What you should do: List each line of the data that holds the word "jaune".

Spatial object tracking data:
/---

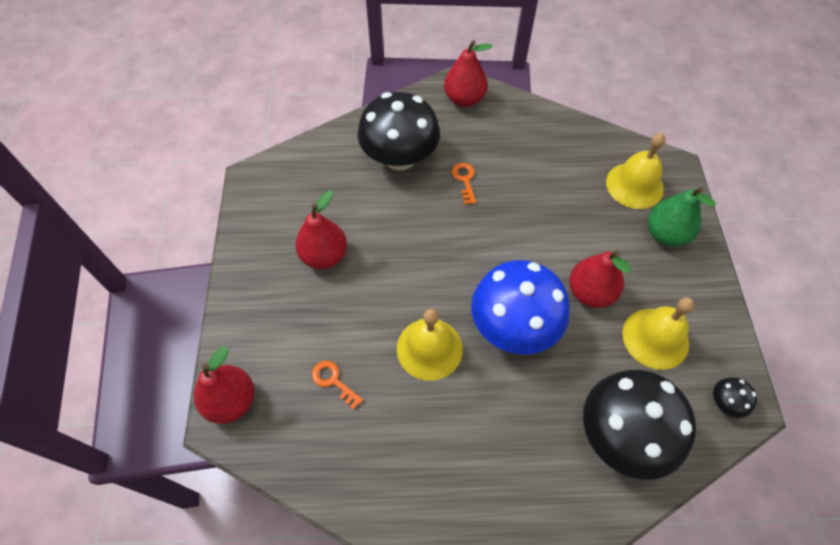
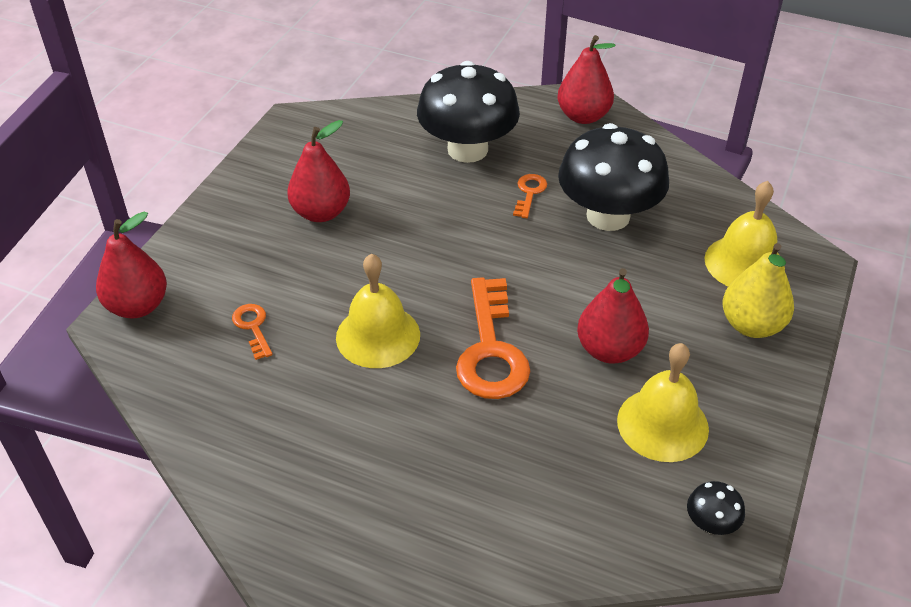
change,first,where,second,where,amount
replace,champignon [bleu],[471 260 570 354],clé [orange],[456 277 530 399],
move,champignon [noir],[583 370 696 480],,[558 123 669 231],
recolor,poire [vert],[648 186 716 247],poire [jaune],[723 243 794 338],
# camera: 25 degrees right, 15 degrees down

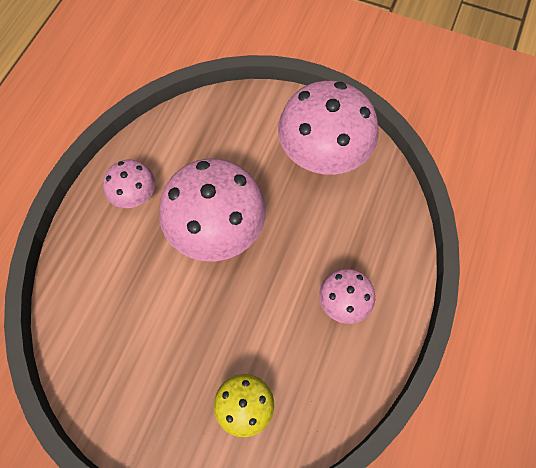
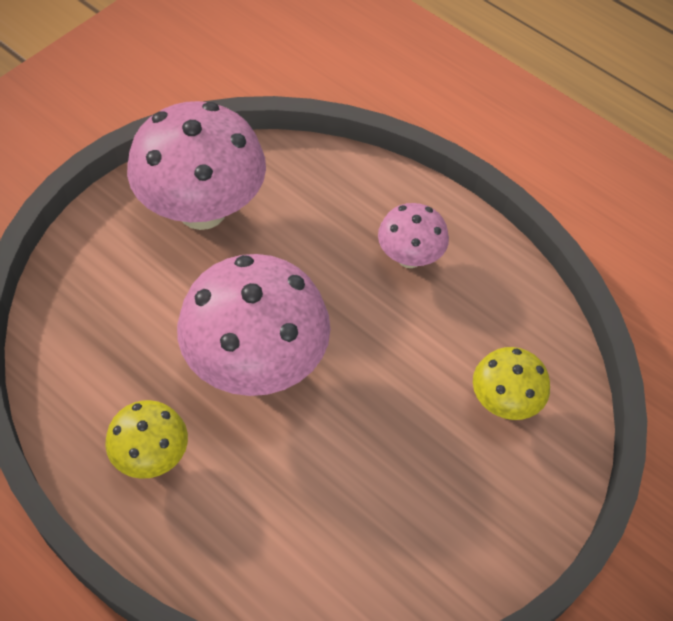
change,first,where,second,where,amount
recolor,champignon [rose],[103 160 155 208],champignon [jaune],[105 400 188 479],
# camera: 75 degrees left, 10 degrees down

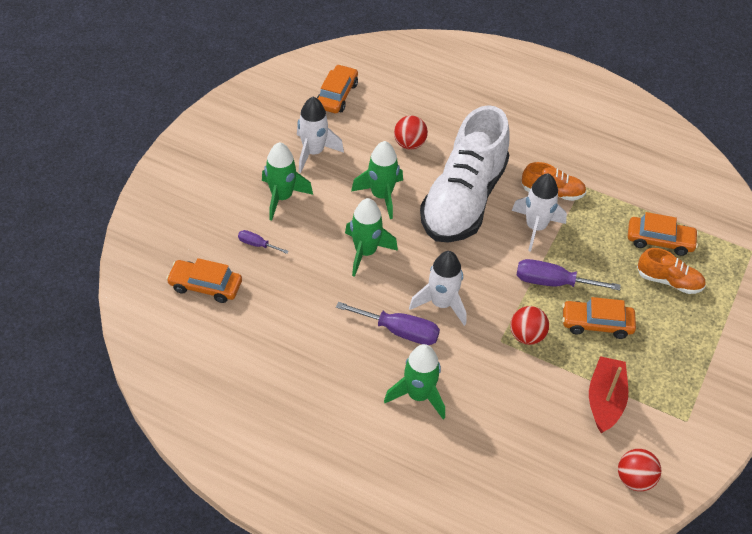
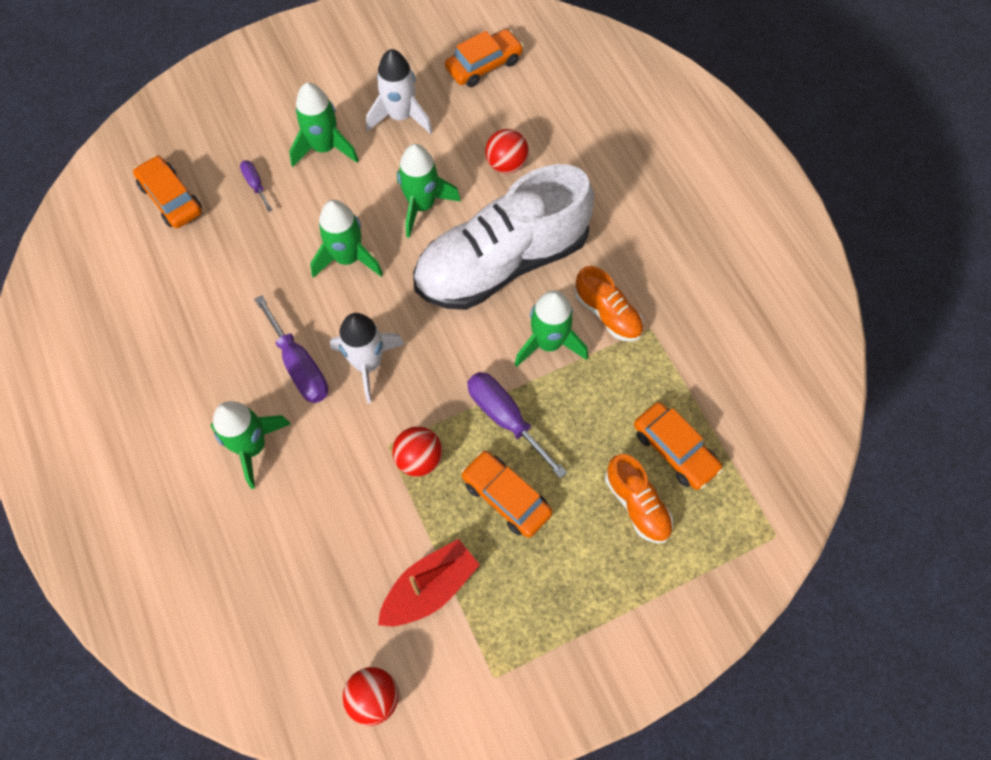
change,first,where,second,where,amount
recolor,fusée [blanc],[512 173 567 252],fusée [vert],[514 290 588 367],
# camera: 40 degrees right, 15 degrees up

\---

Your solution:
recolor,poire [vert],[648 186 716 247],poire [jaune],[723 243 794 338],
recolor,champignon [rose],[103 160 155 208],champignon [jaune],[105 400 188 479],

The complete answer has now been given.